Records from a collection

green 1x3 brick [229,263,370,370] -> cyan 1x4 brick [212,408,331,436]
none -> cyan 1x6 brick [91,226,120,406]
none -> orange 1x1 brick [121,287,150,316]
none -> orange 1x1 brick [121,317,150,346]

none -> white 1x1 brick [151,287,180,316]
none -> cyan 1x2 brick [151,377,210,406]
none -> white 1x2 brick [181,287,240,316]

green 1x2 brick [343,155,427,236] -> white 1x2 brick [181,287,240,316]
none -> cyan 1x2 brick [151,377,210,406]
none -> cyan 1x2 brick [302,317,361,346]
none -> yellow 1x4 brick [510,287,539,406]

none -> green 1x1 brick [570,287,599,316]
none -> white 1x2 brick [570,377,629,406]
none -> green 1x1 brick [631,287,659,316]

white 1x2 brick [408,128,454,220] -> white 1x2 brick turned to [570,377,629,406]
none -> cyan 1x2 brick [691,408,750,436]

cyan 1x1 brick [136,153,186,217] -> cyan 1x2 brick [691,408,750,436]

==

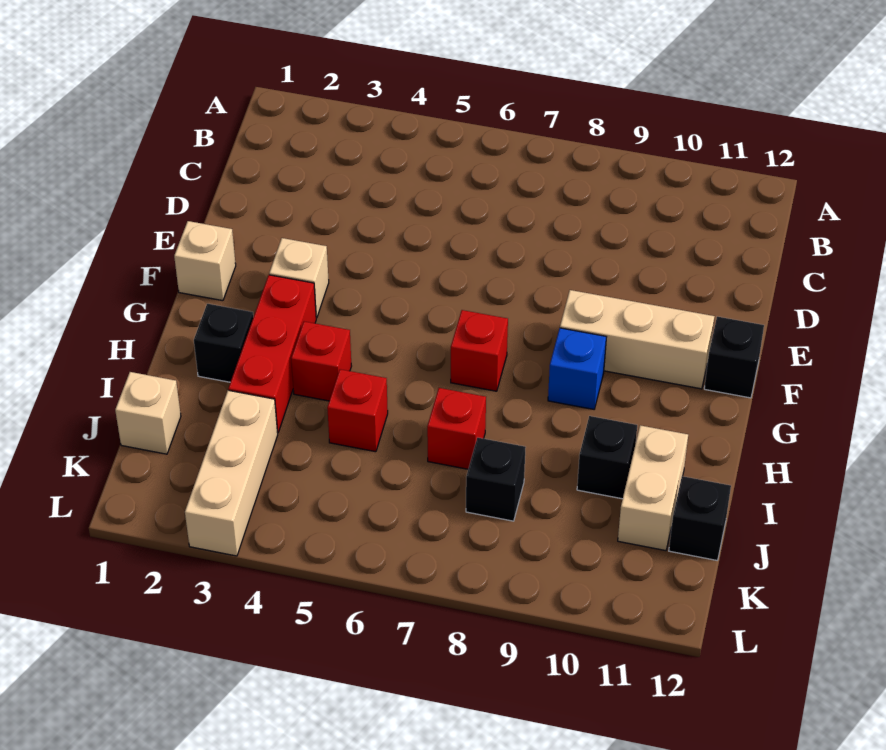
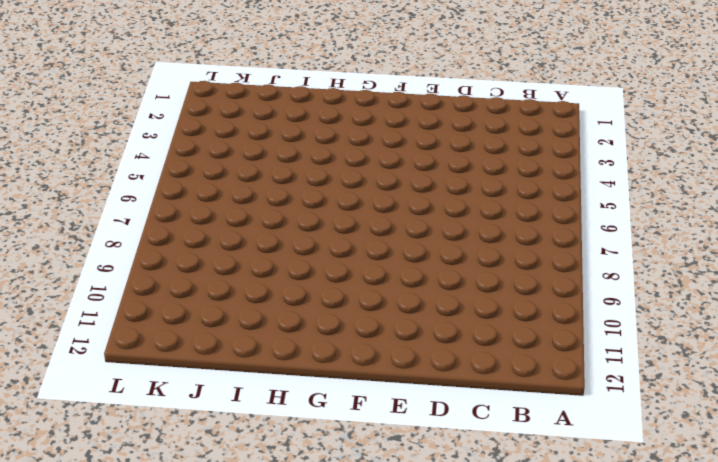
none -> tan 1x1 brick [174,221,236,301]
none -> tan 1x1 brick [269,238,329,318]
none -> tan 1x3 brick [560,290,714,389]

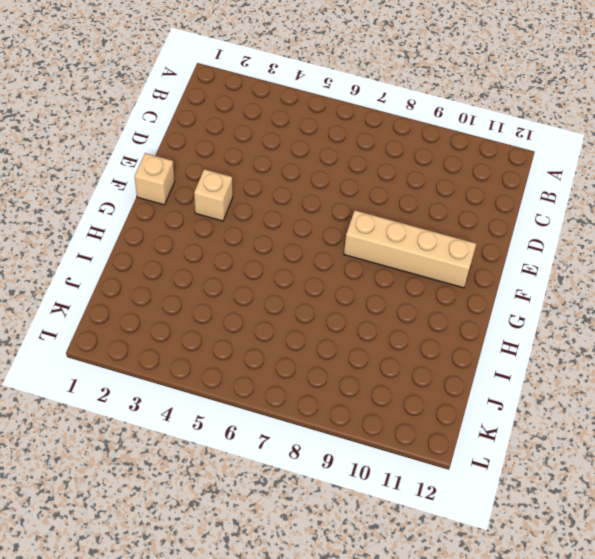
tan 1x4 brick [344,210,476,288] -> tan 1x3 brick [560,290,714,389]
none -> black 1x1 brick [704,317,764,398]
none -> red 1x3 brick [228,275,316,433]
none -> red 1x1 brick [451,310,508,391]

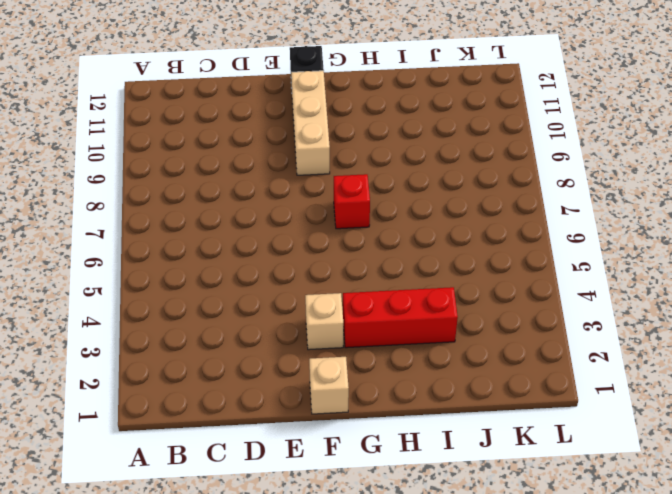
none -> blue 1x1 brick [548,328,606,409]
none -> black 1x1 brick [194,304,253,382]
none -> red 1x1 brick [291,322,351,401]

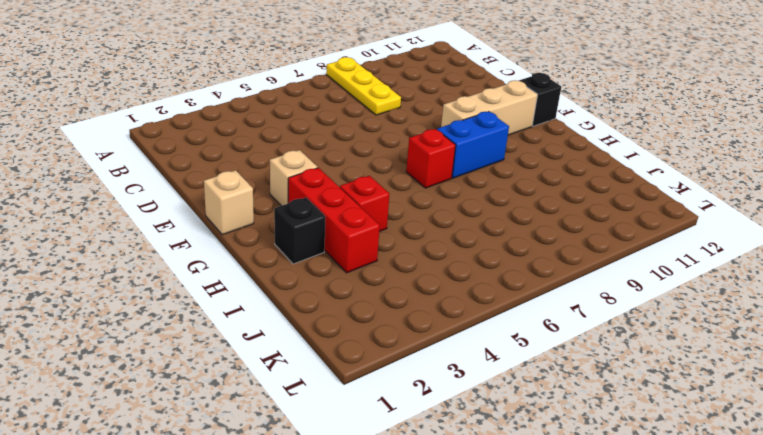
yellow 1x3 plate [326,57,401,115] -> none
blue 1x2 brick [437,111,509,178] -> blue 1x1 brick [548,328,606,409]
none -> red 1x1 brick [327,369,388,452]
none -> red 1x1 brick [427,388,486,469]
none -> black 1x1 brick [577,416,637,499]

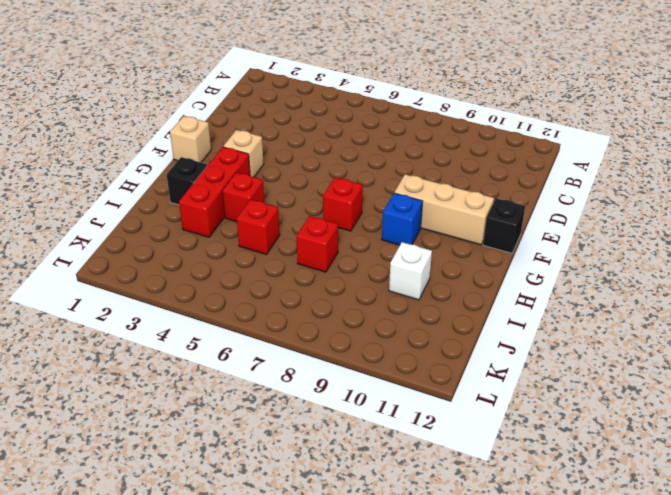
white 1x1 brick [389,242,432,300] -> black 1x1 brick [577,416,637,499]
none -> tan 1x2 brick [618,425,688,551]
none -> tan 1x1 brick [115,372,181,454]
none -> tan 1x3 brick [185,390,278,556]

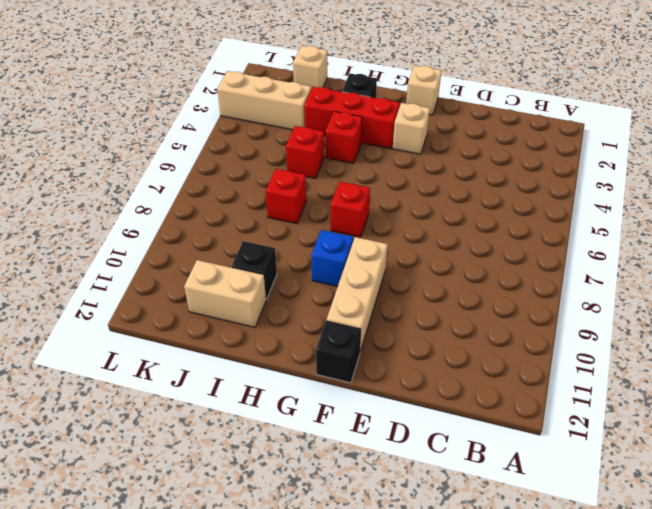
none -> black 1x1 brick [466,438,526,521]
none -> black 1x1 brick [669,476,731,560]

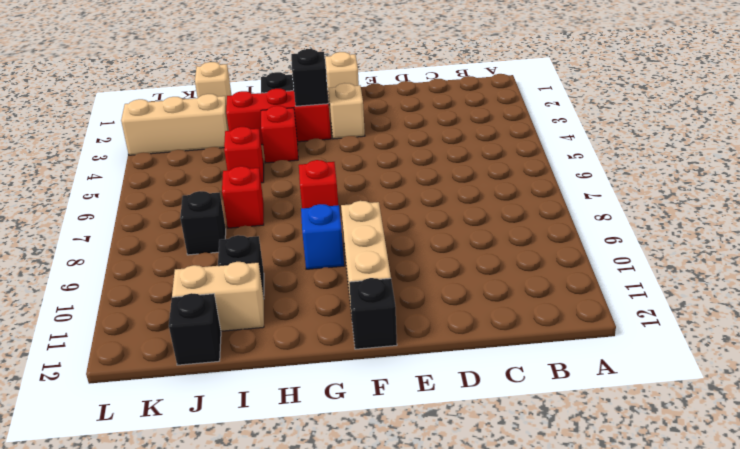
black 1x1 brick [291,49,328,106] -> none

_WORK INSTRUCTION:_ Output only the lines above from the line that holds "none -> tan 1x3 brick [185,390,278,556]" through the line that holds "black 1x1 brick [291,49,328,106] -> none", both ends included, and exclude pictures.

_YOUR RESPONSE:_
none -> tan 1x3 brick [185,390,278,556]

none -> black 1x1 brick [466,438,526,521]
none -> black 1x1 brick [669,476,731,560]

black 1x1 brick [291,49,328,106] -> none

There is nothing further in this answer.